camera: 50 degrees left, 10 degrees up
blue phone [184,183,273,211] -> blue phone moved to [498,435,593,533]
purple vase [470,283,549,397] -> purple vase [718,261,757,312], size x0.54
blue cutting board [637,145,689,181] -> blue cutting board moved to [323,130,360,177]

###

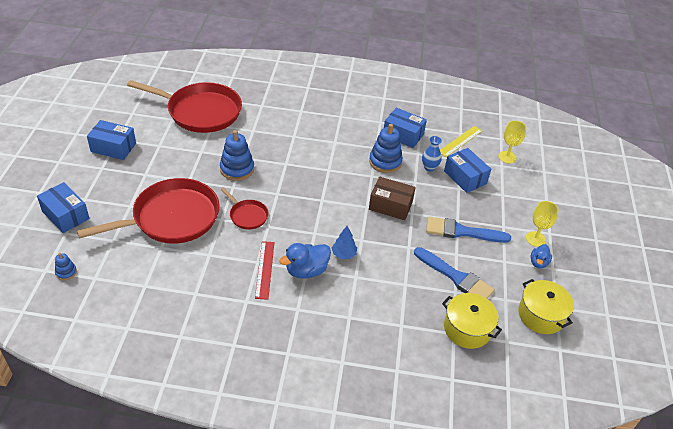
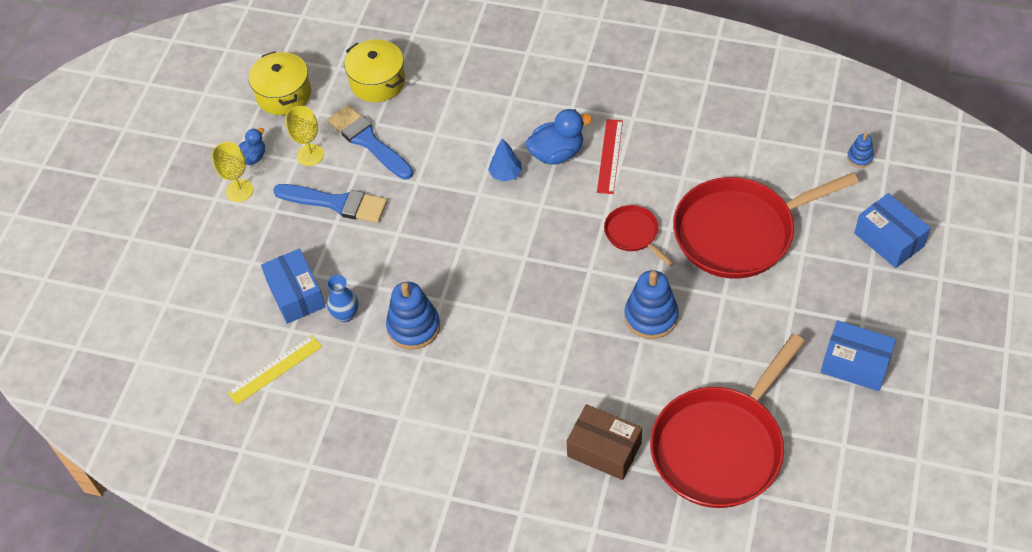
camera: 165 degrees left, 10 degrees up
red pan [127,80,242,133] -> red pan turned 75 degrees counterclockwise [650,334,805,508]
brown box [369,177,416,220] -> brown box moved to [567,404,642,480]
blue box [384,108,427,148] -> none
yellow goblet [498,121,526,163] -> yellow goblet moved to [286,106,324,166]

###

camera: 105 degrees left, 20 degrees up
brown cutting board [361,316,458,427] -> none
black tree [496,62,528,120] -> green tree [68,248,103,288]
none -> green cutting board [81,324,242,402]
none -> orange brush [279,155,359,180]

###

* Task description *
On how many lines of the records above does the word "degrees" appear? Answer with only that number.

* Finished exercise *
4